▶ _YOUR ASSIGNMENT_
Please reproduce, exactly and with nothing added, the line containing "(339, 362) = (258, 446): red" and every line after it to the end of the records.

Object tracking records
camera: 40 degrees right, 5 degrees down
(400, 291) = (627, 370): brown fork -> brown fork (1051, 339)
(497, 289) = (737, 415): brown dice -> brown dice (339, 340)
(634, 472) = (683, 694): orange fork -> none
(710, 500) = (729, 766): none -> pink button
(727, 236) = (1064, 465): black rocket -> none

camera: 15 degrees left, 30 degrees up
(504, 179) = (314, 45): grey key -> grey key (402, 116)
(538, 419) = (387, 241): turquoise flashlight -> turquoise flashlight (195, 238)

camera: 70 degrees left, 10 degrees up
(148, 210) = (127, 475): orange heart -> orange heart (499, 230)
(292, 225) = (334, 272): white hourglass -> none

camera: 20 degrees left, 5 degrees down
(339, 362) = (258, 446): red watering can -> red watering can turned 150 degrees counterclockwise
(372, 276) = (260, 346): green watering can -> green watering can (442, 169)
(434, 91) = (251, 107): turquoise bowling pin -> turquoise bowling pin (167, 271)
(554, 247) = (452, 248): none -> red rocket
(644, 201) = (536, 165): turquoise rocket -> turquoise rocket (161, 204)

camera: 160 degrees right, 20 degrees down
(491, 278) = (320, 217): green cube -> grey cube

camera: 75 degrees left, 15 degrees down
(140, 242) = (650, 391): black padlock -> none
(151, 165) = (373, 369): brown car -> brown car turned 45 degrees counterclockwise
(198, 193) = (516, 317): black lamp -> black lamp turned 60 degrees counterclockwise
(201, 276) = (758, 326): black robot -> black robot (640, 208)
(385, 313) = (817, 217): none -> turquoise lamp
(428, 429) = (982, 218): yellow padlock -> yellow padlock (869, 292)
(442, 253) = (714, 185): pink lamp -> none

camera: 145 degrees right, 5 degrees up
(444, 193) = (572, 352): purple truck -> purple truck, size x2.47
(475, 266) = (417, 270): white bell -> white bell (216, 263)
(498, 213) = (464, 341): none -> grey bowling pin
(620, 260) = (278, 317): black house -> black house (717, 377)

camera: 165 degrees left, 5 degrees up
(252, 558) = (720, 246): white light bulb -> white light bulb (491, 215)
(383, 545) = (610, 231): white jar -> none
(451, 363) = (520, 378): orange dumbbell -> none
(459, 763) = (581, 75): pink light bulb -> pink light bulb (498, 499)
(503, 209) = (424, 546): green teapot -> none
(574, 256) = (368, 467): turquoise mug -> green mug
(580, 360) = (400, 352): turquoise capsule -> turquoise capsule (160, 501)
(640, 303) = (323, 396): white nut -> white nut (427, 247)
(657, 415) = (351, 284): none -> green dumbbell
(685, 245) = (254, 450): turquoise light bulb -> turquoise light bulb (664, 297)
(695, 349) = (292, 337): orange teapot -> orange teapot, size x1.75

▶ _REPLY_
(339, 362) = (258, 446): red watering can -> red watering can turned 150 degrees counterclockwise
(372, 276) = (260, 346): green watering can -> green watering can (442, 169)
(434, 91) = (251, 107): turquoise bowling pin -> turquoise bowling pin (167, 271)
(554, 247) = (452, 248): none -> red rocket
(644, 201) = (536, 165): turquoise rocket -> turquoise rocket (161, 204)

camera: 160 degrees right, 20 degrees down
(491, 278) = (320, 217): green cube -> grey cube

camera: 75 degrees left, 15 degrees down
(140, 242) = (650, 391): black padlock -> none
(151, 165) = (373, 369): brown car -> brown car turned 45 degrees counterclockwise
(198, 193) = (516, 317): black lamp -> black lamp turned 60 degrees counterclockwise
(201, 276) = (758, 326): black robot -> black robot (640, 208)
(385, 313) = (817, 217): none -> turquoise lamp
(428, 429) = (982, 218): yellow padlock -> yellow padlock (869, 292)
(442, 253) = (714, 185): pink lamp -> none

camera: 145 degrees right, 5 degrees up
(444, 193) = (572, 352): purple truck -> purple truck, size x2.47
(475, 266) = (417, 270): white bell -> white bell (216, 263)
(498, 213) = (464, 341): none -> grey bowling pin
(620, 260) = (278, 317): black house -> black house (717, 377)

camera: 165 degrees left, 5 degrees up
(252, 558) = (720, 246): white light bulb -> white light bulb (491, 215)
(383, 545) = (610, 231): white jar -> none
(451, 363) = (520, 378): orange dumbbell -> none
(459, 763) = (581, 75): pink light bulb -> pink light bulb (498, 499)
(503, 209) = (424, 546): green teapot -> none
(574, 256) = (368, 467): turquoise mug -> green mug
(580, 360) = (400, 352): turquoise capsule -> turquoise capsule (160, 501)
(640, 303) = (323, 396): white nut -> white nut (427, 247)
(657, 415) = (351, 284): none -> green dumbbell
(685, 245) = (254, 450): turquoise light bulb -> turquoise light bulb (664, 297)
(695, 349) = (292, 337): orange teapot -> orange teapot, size x1.75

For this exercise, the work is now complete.